• [Problem details]:
Give back exactly the lines of the material below that start at the line containing "LDR102: GL5537 (0V, IC102/TXD) -> none" and end at the line containing "R105: 8.2k (LIGHT, VS) -> 8.2k (0V, LIGHT)", and no others.
Supplied records section start
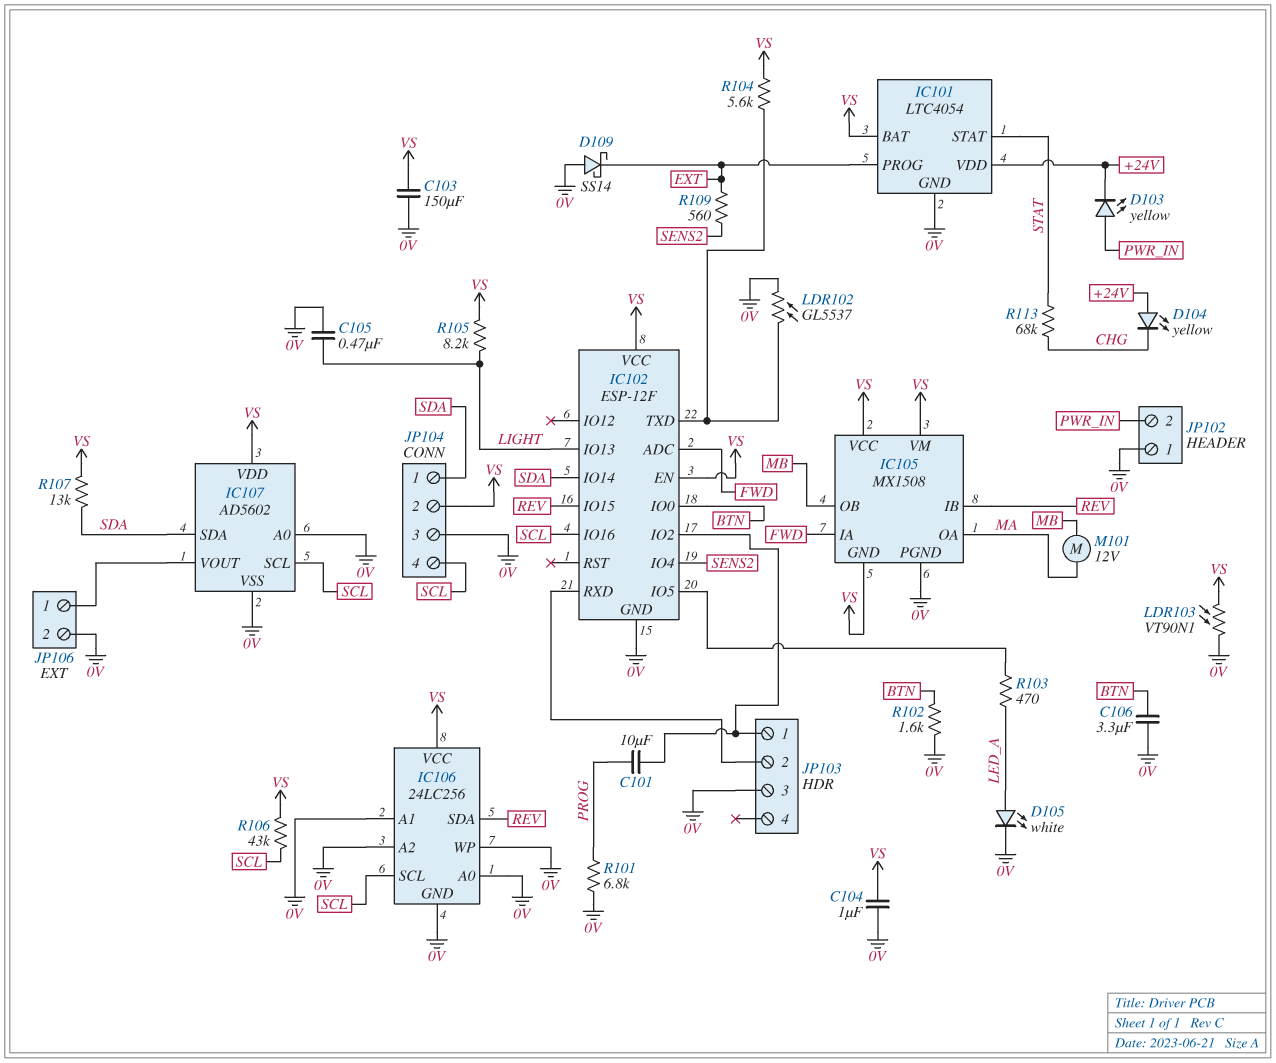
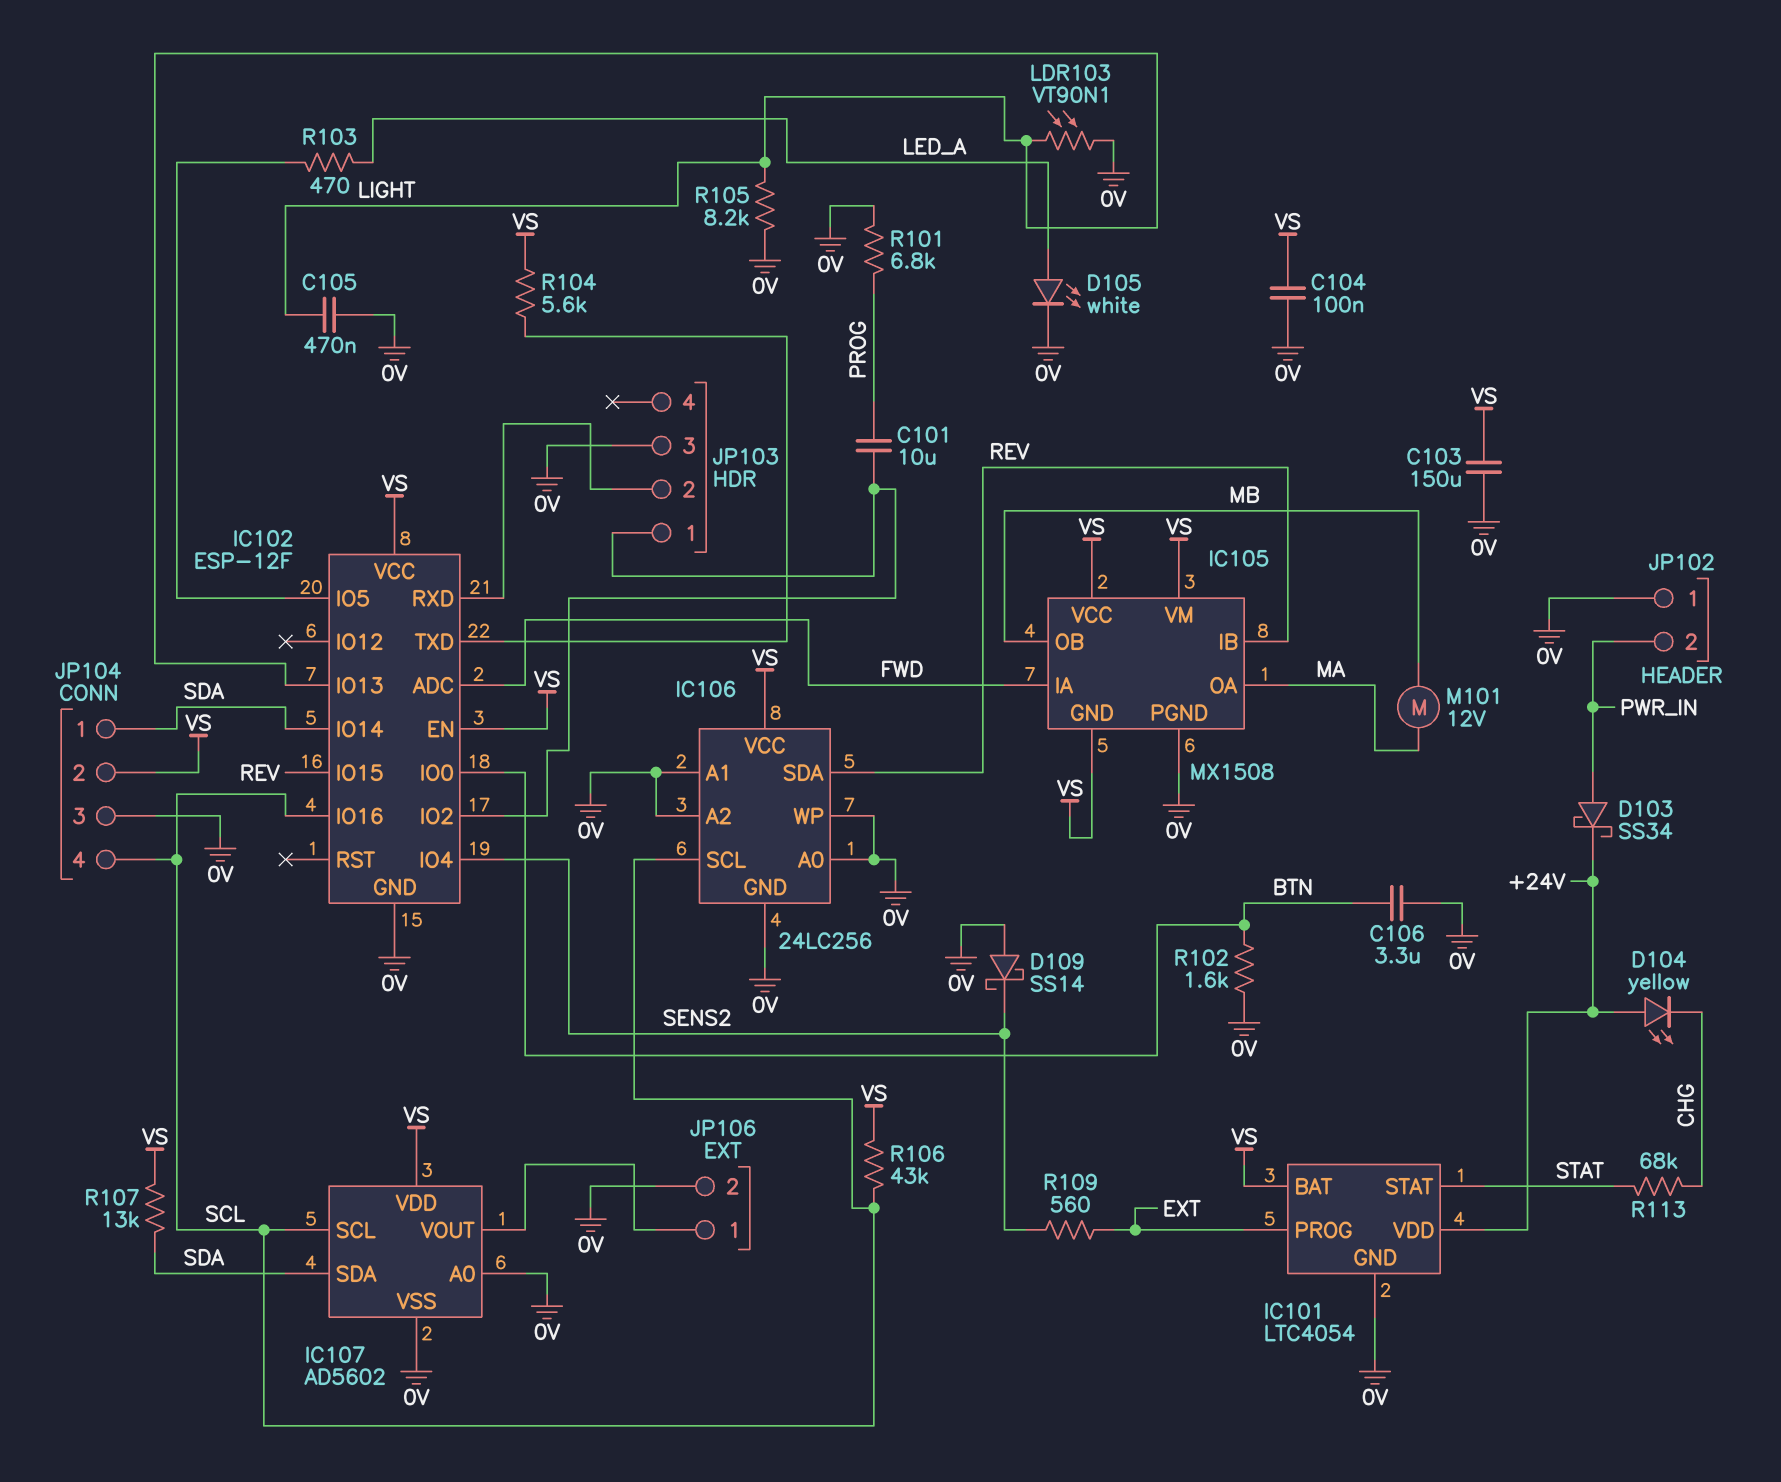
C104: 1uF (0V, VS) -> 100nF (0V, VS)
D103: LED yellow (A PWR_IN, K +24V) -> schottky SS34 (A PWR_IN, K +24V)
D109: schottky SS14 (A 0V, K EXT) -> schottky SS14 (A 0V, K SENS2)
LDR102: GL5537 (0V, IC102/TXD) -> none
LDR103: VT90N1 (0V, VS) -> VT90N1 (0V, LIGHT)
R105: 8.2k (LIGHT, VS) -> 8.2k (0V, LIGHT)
Supplied records section end
Supplied records section start
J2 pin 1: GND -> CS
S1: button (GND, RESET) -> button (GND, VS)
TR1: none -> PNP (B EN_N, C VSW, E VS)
Supplied records section end
• [Finished exercise]:
LDR102: GL5537 (0V, IC102/TXD) -> none
LDR103: VT90N1 (0V, VS) -> VT90N1 (0V, LIGHT)
R105: 8.2k (LIGHT, VS) -> 8.2k (0V, LIGHT)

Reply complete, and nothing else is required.